Your assignment: Look in the material below for the line with "C202: 100nF (DGND, n13) -> 33nF (DGND, n13)" and the line with "IC201 pin out: n1 -> n8", then set down exactly those two lines and all lines between, nothing more.

Task material:

........

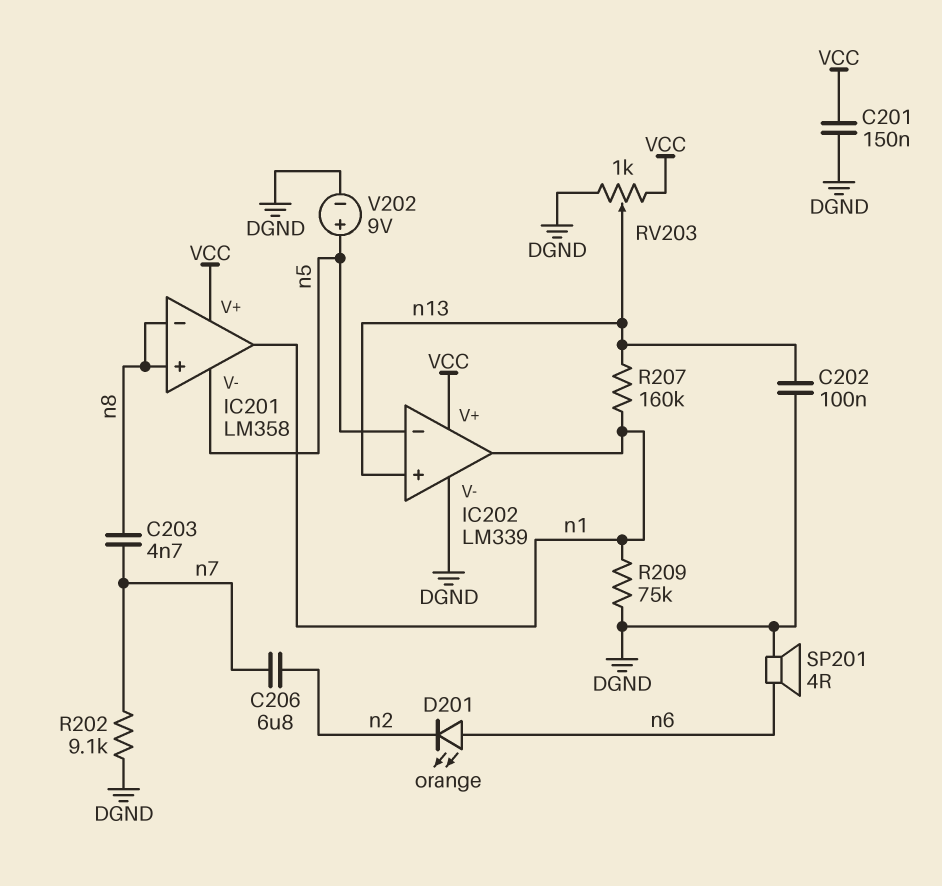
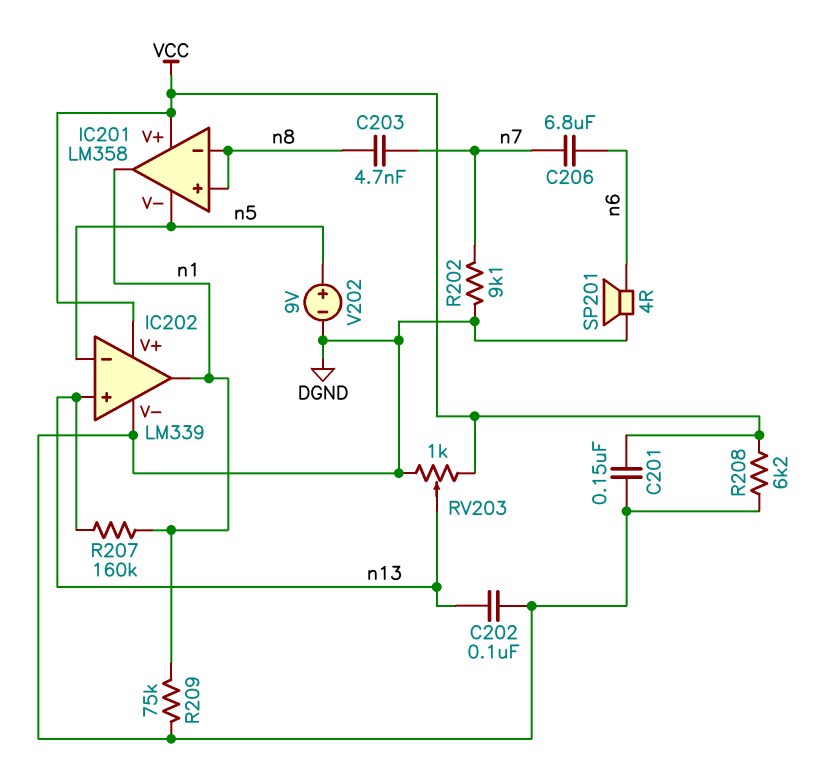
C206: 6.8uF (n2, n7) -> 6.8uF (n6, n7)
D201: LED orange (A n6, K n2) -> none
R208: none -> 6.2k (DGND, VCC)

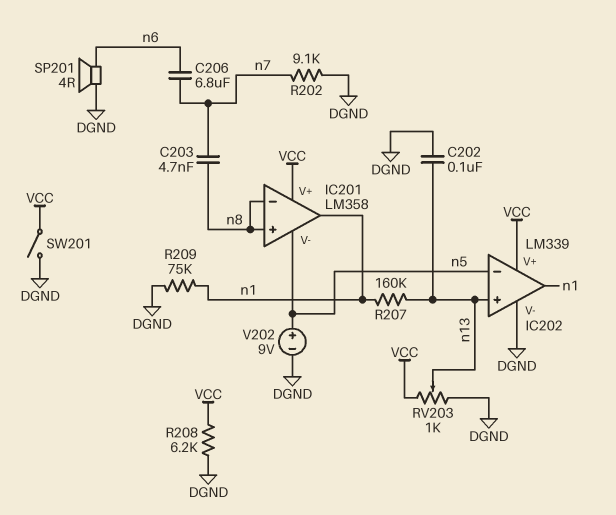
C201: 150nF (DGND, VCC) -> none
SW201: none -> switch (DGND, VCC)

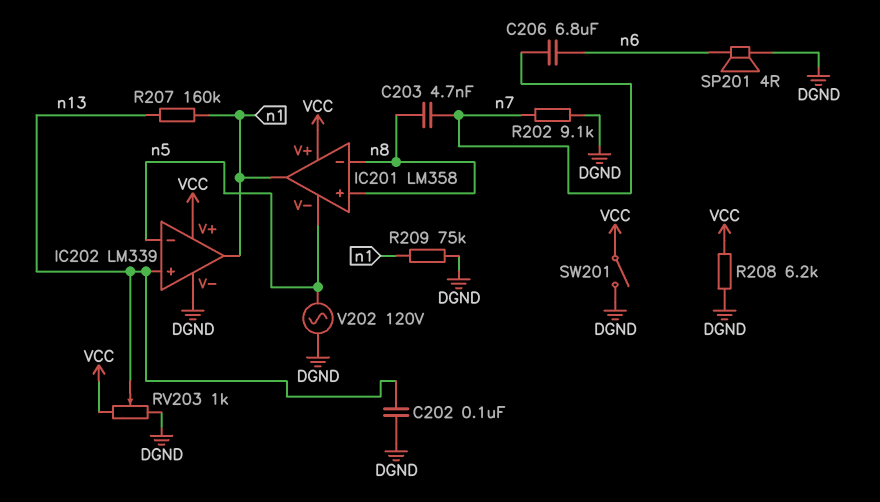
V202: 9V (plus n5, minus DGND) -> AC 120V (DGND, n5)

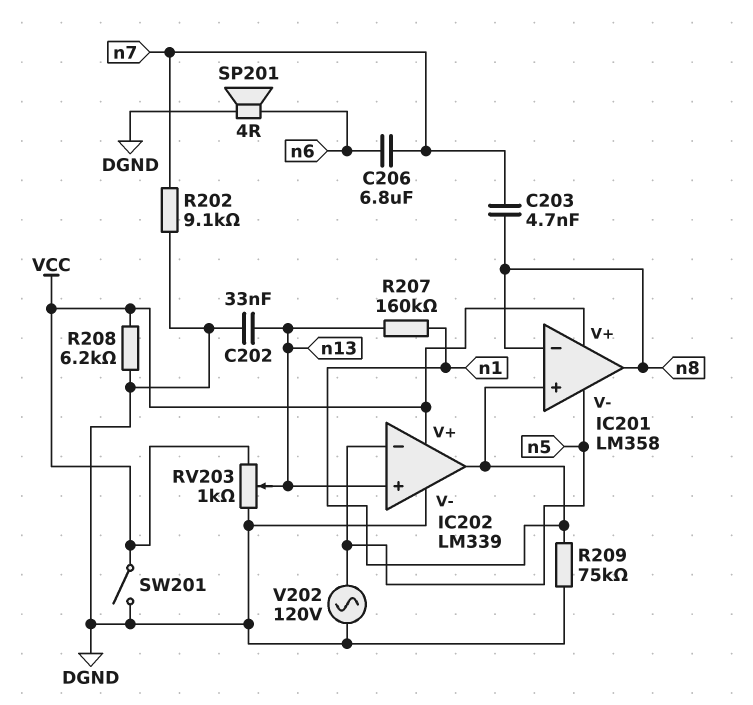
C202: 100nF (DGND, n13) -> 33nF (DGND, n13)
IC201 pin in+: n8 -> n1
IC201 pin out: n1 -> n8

........

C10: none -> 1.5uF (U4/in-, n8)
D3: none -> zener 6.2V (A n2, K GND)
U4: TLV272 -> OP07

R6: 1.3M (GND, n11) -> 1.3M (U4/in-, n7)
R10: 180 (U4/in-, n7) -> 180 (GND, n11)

........

Exercise response:
C202: 100nF (DGND, n13) -> 33nF (DGND, n13)
IC201 pin in+: n8 -> n1
IC201 pin out: n1 -> n8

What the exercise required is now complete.